• Dataset records:
* * * * * * *

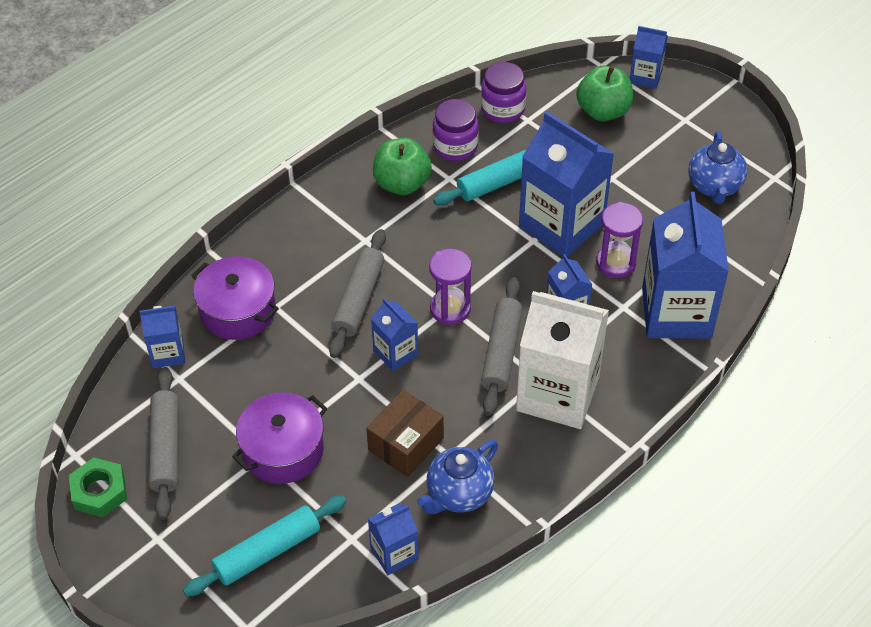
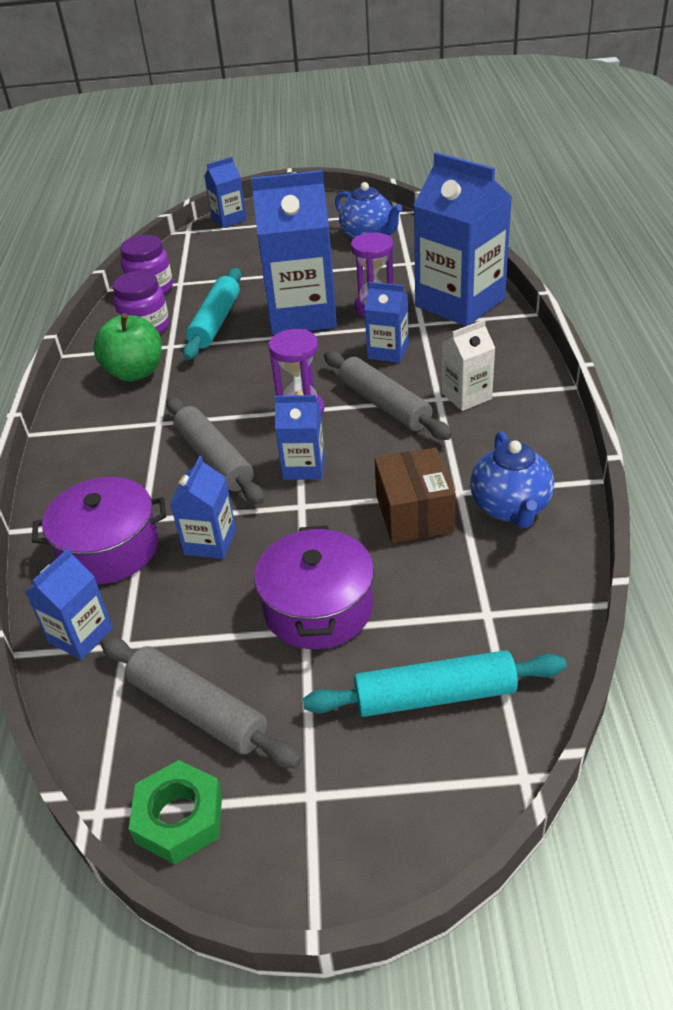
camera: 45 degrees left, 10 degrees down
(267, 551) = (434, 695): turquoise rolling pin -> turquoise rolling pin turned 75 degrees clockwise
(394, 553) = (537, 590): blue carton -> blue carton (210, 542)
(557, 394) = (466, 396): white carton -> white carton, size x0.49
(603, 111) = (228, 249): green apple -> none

* * * * * * *

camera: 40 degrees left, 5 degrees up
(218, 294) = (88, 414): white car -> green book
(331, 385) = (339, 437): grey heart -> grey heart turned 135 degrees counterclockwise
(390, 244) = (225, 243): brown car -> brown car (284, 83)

* * * * * * *

• Task prompt:
Your answer should be the exact lines above from the one with "camera: 45 degrees left, 10 degrees down" through the one with "(603, 111) = (228, 249): green apple -> none", both included, and nothing besides.

• Expected output:
camera: 45 degrees left, 10 degrees down
(267, 551) = (434, 695): turquoise rolling pin -> turquoise rolling pin turned 75 degrees clockwise
(394, 553) = (537, 590): blue carton -> blue carton (210, 542)
(557, 394) = (466, 396): white carton -> white carton, size x0.49
(603, 111) = (228, 249): green apple -> none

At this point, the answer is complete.